=== PROBLEM ===
Begin at the line where "blue diamond: rotated 12 degrees clockwise" appears and reproduce exactly every line through the end of the data below, both included, skipping pictures.

=== MATERIAL PROVIDED ===
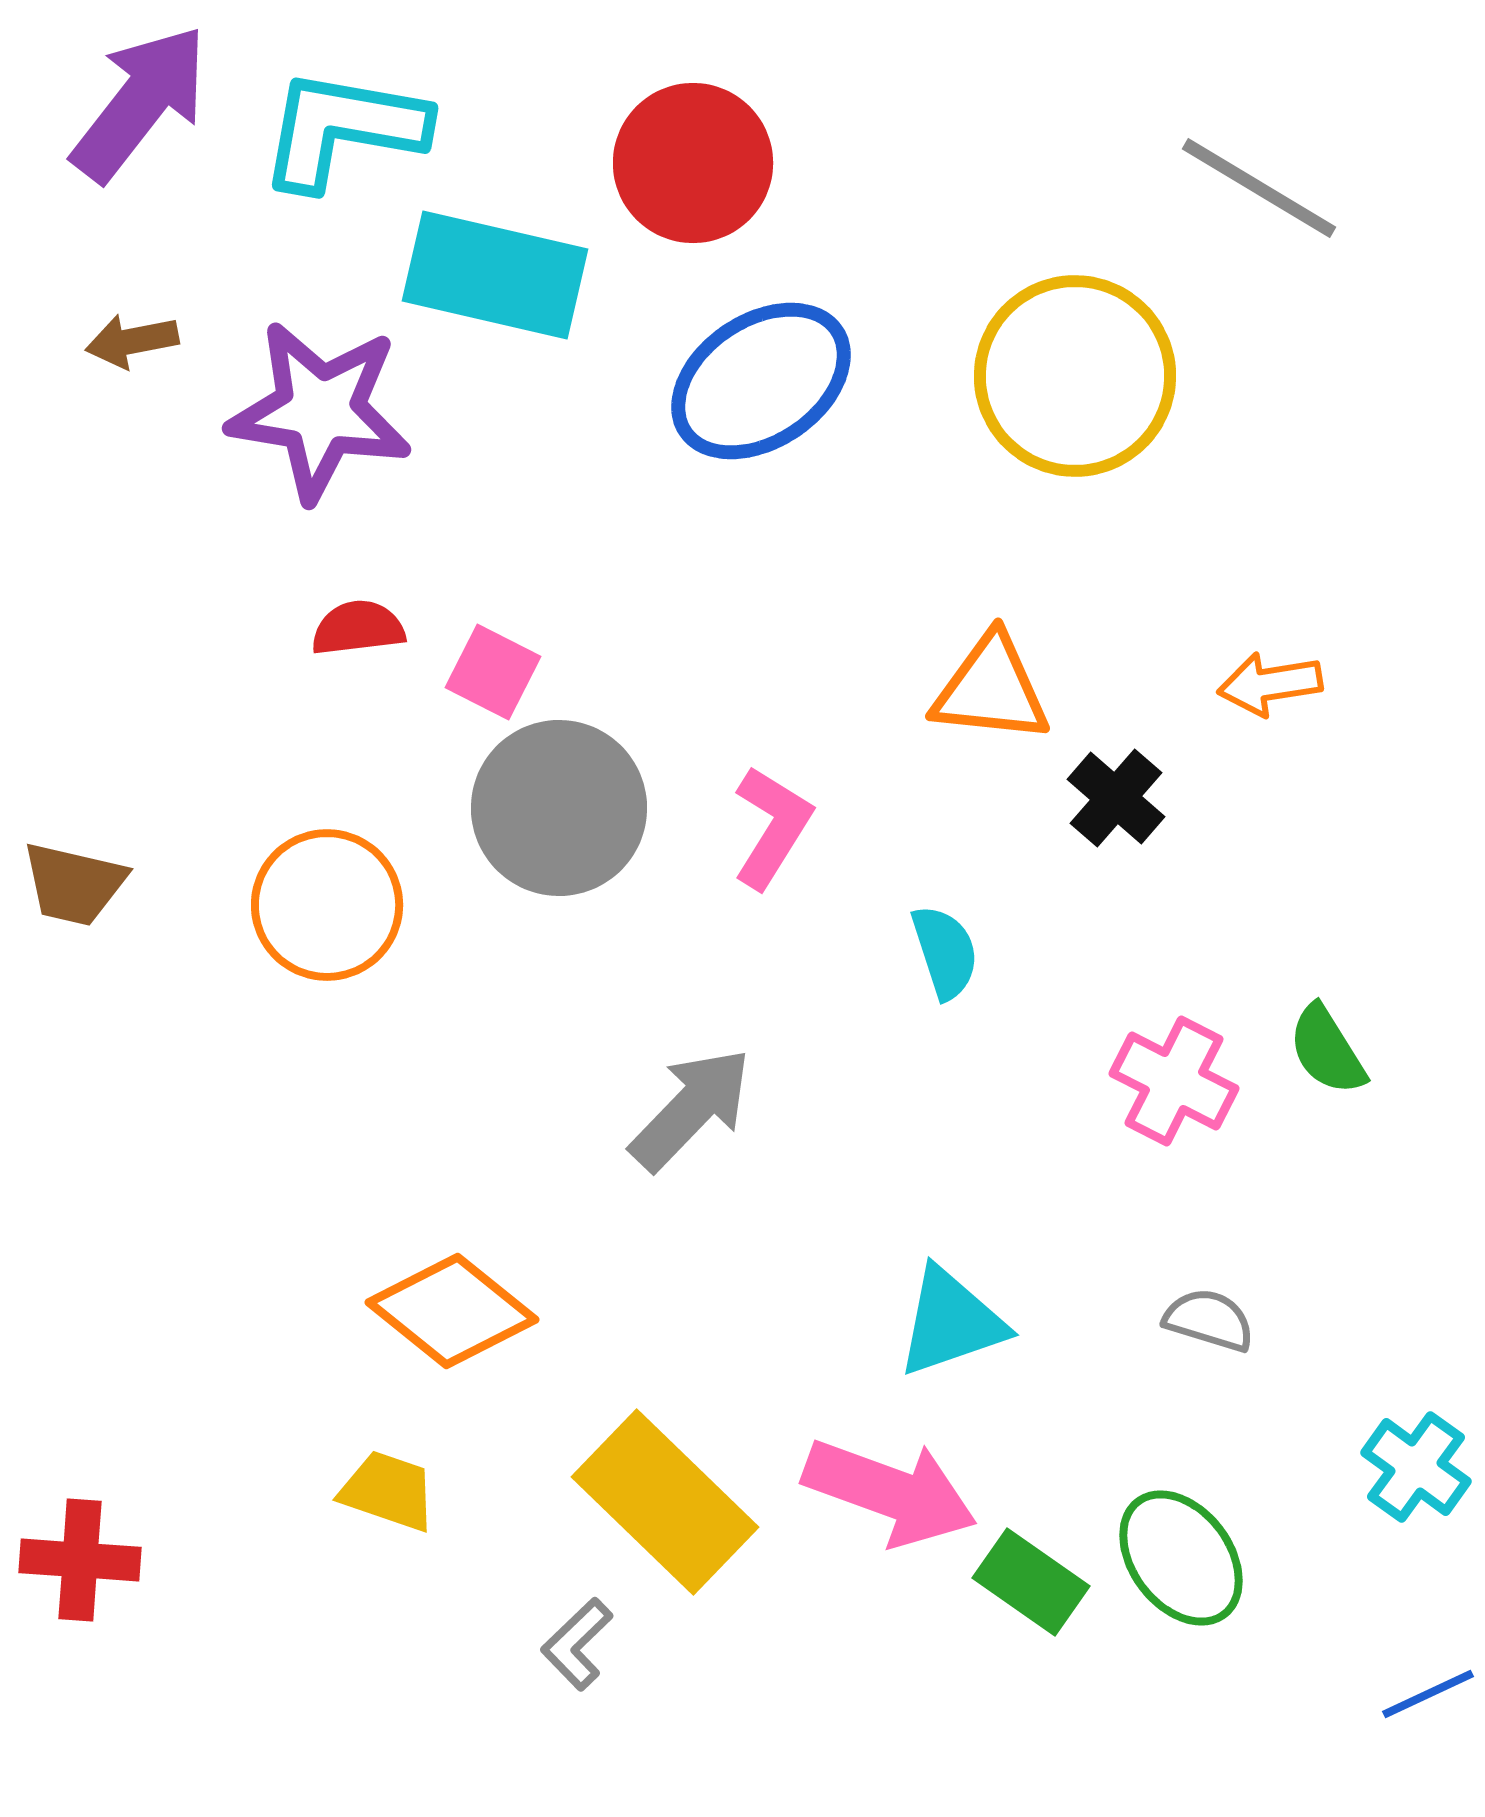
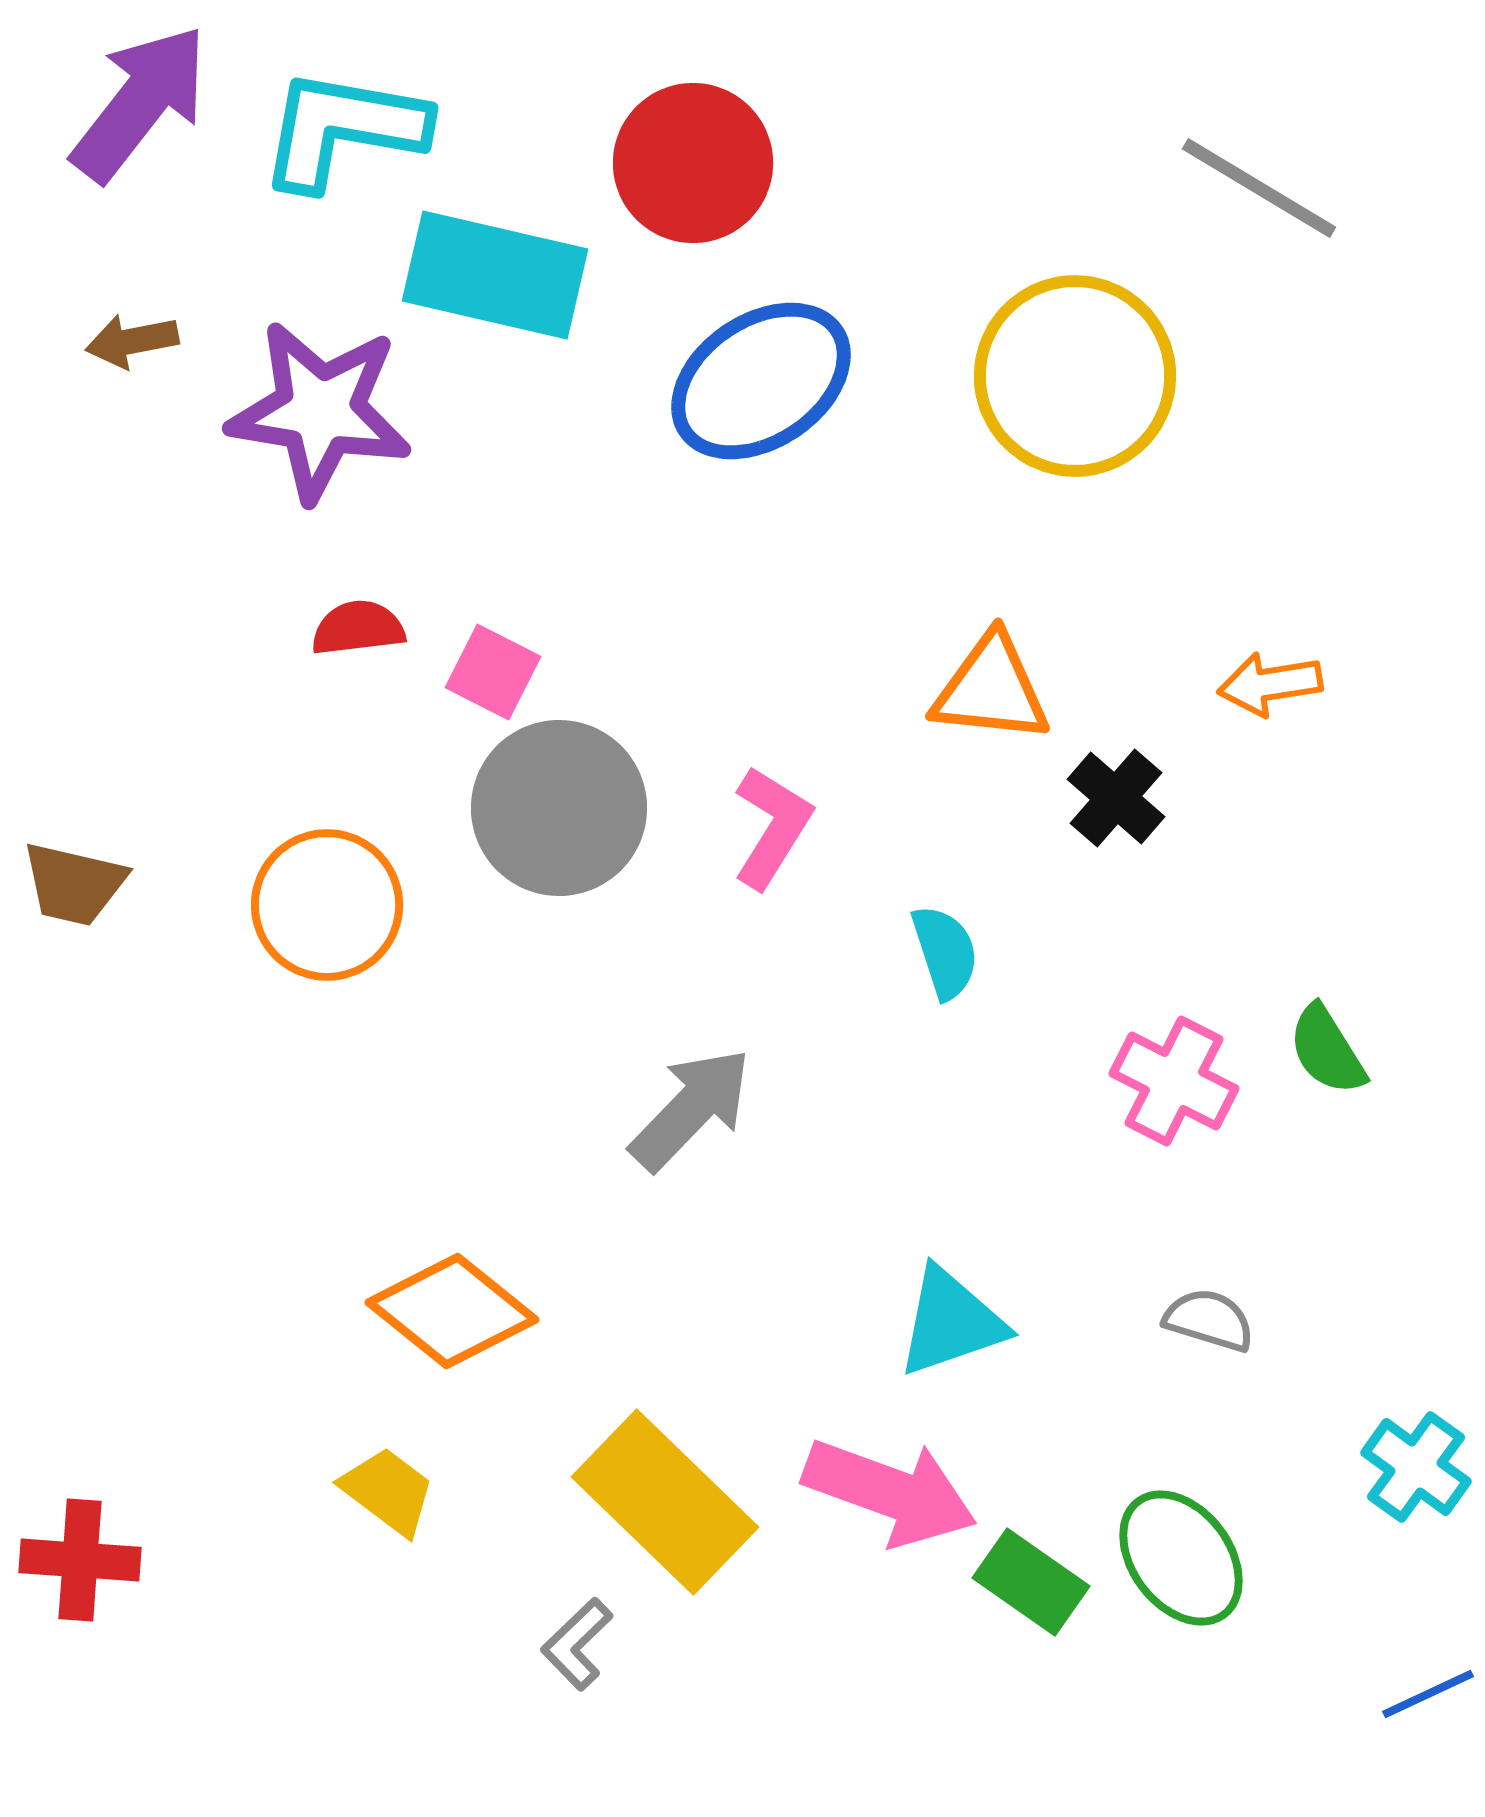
yellow trapezoid: rotated 18 degrees clockwise
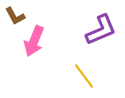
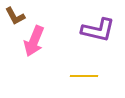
purple L-shape: moved 3 px left; rotated 36 degrees clockwise
yellow line: rotated 52 degrees counterclockwise
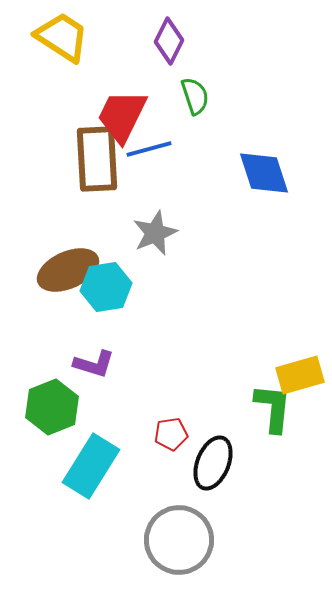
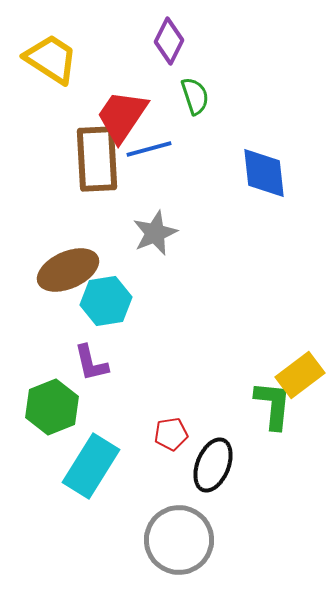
yellow trapezoid: moved 11 px left, 22 px down
red trapezoid: rotated 8 degrees clockwise
blue diamond: rotated 12 degrees clockwise
cyan hexagon: moved 14 px down
purple L-shape: moved 3 px left, 1 px up; rotated 60 degrees clockwise
yellow rectangle: rotated 21 degrees counterclockwise
green L-shape: moved 3 px up
black ellipse: moved 2 px down
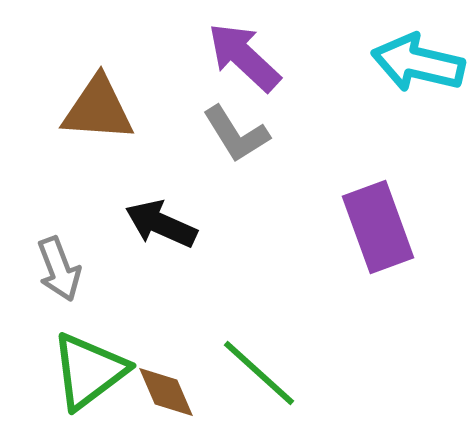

=== RESPONSE FOR THIS EXERCISE ===
blue diamond: rotated 12 degrees clockwise
cyan hexagon: moved 14 px down
purple L-shape: moved 3 px left, 1 px up; rotated 60 degrees clockwise
yellow rectangle: rotated 21 degrees counterclockwise
green L-shape: moved 3 px up
black ellipse: moved 2 px down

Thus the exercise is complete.